** MATERIAL TO PROCESS **
============================================================

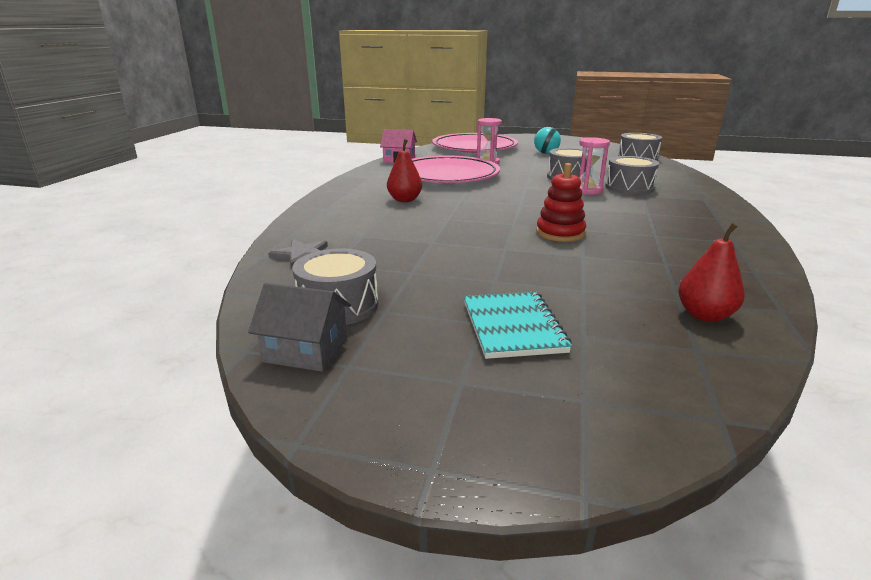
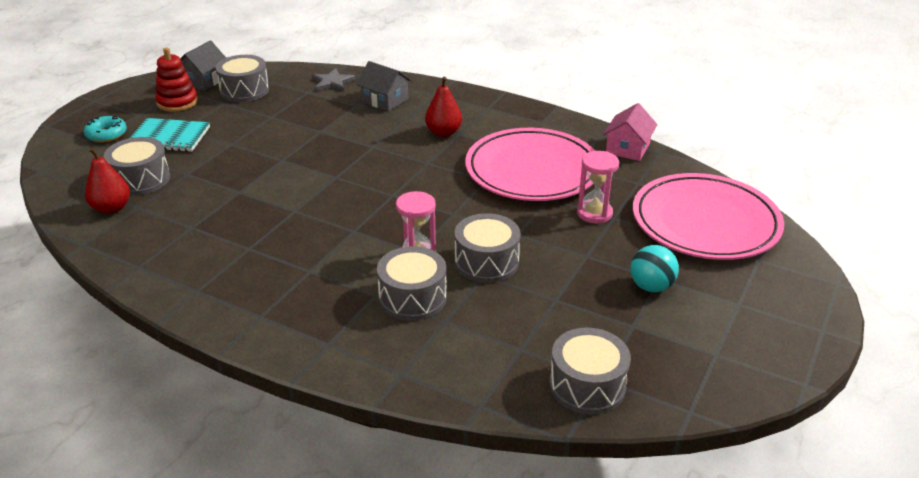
camera: 105 degrees right, 10 degrees up
(346, 225) = (385, 100): none -> grey house
(551, 390) = (106, 134): none -> turquoise donut
(560, 233) = (295, 195): red stacking toy -> red stacking toy (177, 102)
(629, 315) = (141, 179): none -> grey drum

============================================================

** YOUR TASK **
Hand back all the entries exactly, leaving out the pictures.

** YOUR RESPONSE **
camera: 105 degrees right, 10 degrees up
(346, 225) = (385, 100): none -> grey house
(551, 390) = (106, 134): none -> turquoise donut
(560, 233) = (295, 195): red stacking toy -> red stacking toy (177, 102)
(629, 315) = (141, 179): none -> grey drum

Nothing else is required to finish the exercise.